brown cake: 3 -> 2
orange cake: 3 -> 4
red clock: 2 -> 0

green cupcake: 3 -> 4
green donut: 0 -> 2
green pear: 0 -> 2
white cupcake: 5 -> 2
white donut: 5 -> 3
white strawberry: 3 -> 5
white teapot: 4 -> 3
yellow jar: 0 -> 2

--

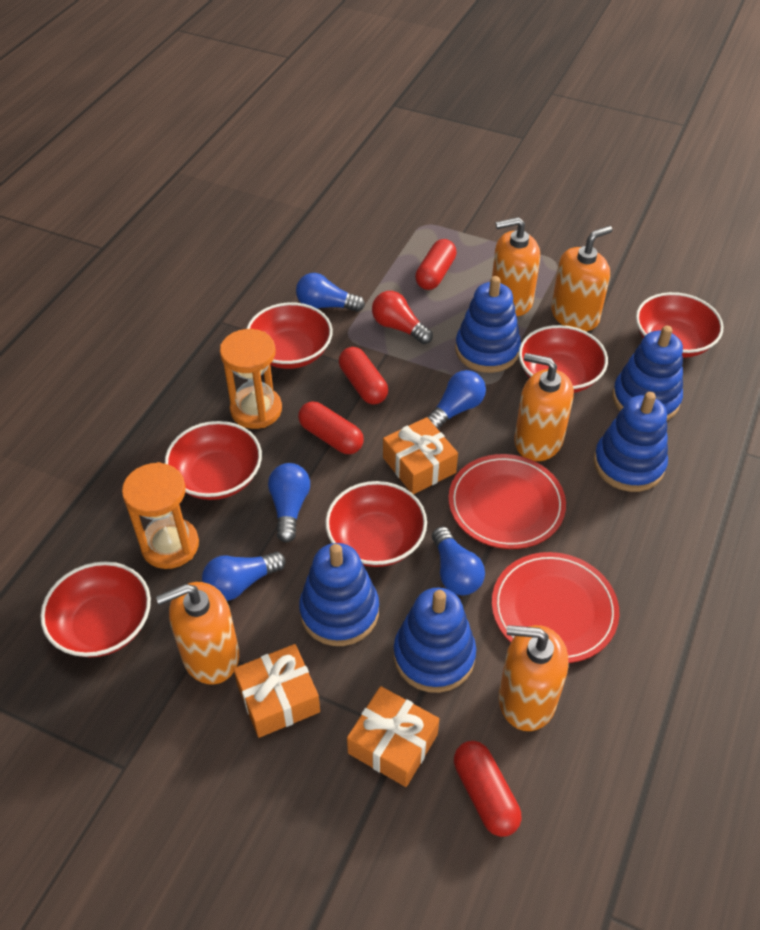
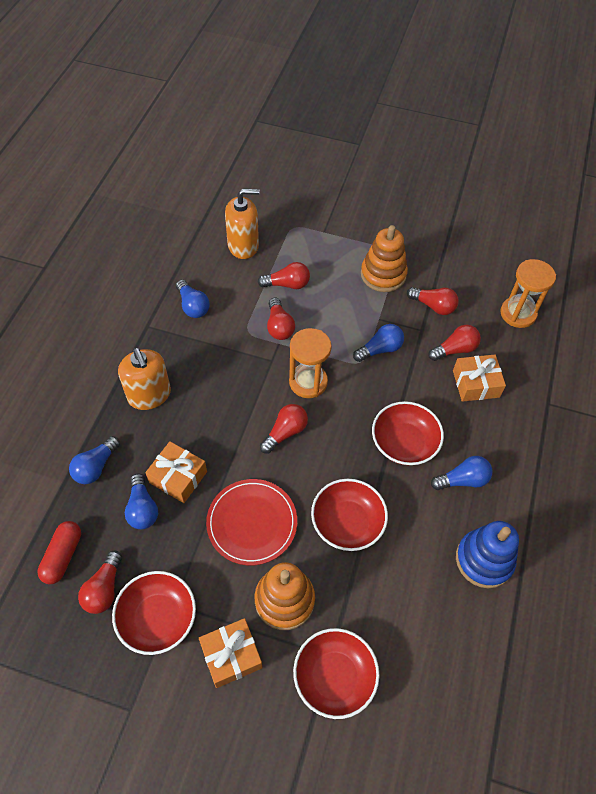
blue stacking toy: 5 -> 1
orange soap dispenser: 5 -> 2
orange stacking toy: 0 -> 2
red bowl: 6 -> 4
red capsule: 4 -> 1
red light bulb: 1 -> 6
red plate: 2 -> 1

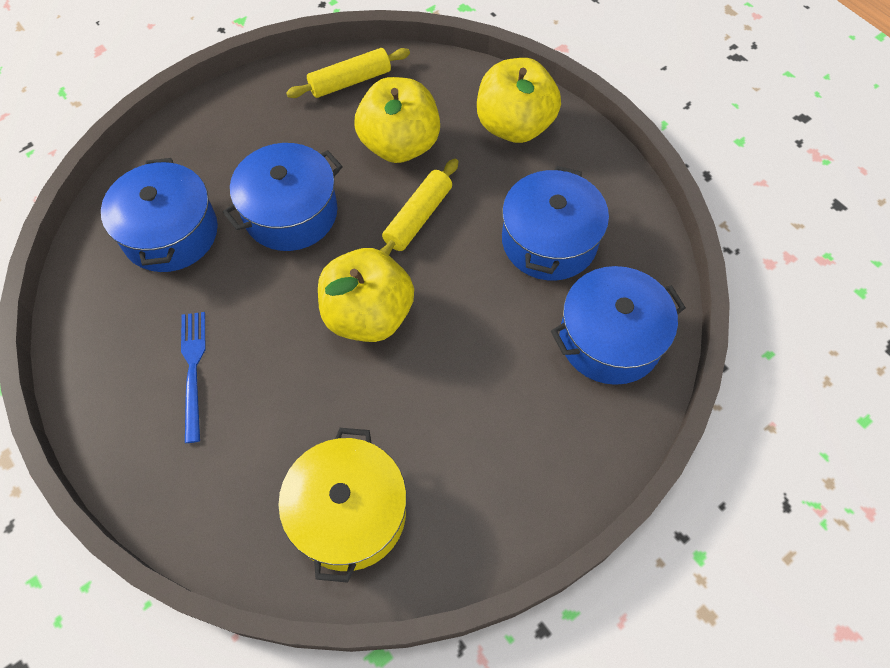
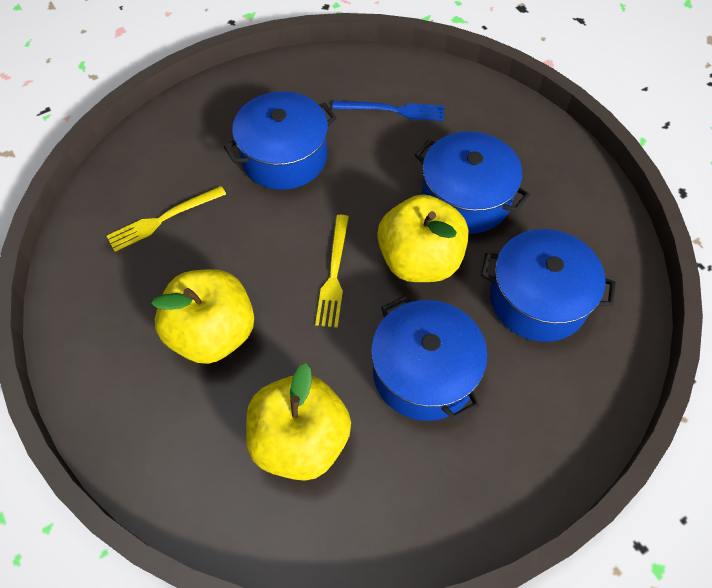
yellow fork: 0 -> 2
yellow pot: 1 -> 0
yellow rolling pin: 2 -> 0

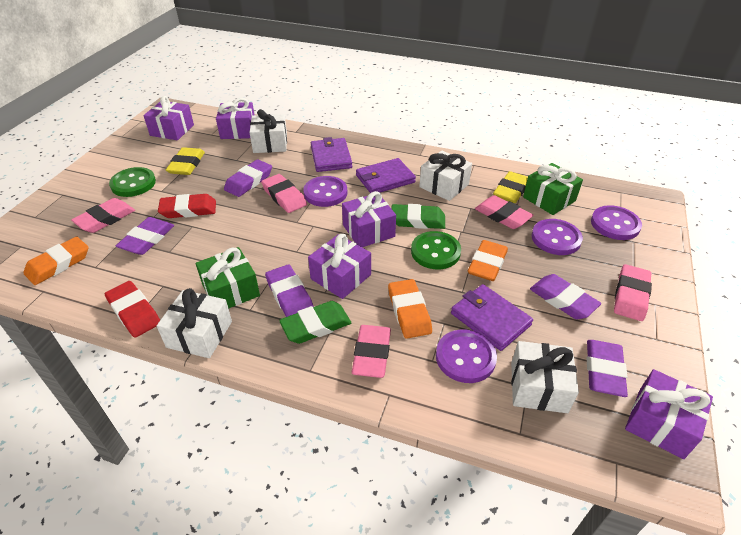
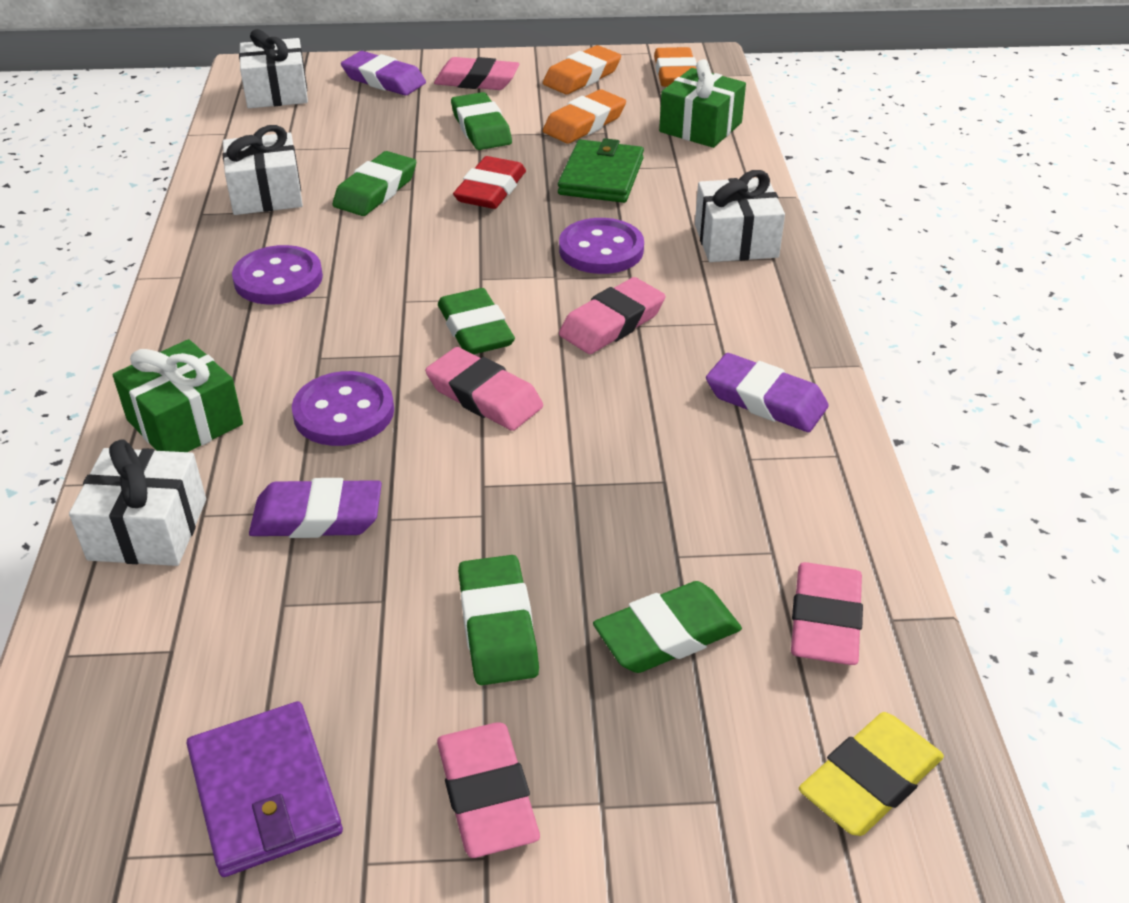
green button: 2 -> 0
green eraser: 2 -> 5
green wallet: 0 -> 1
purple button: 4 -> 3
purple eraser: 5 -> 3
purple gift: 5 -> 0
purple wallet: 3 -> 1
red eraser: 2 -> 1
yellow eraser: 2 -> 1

==

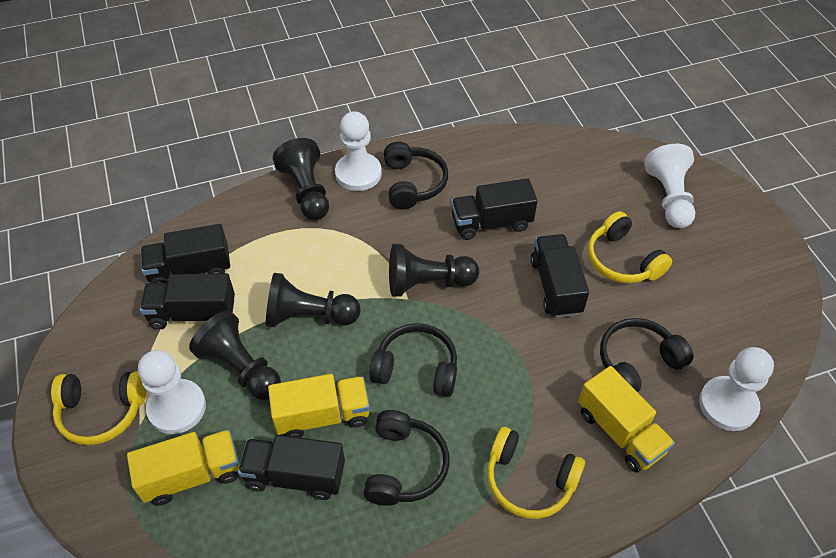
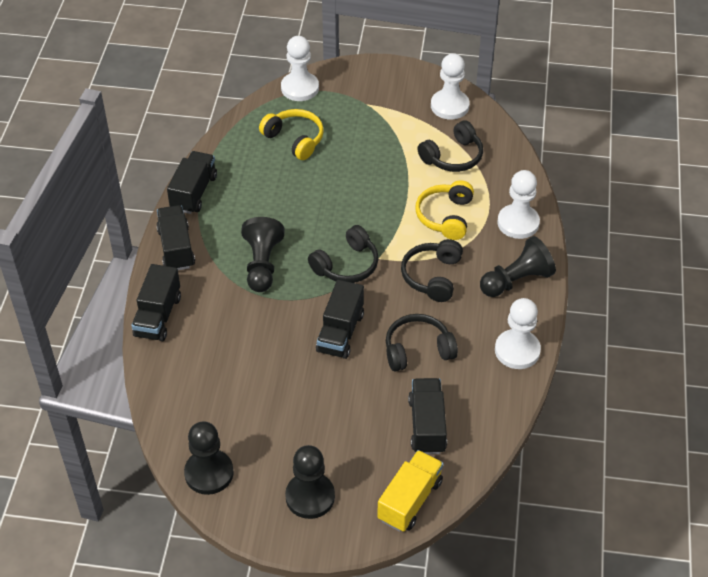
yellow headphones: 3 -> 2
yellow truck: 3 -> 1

About this task
Which lines above carry the string "stacking"? Copy those lines.

Task output
blue stacking toy: 5 -> 1
orange stacking toy: 0 -> 2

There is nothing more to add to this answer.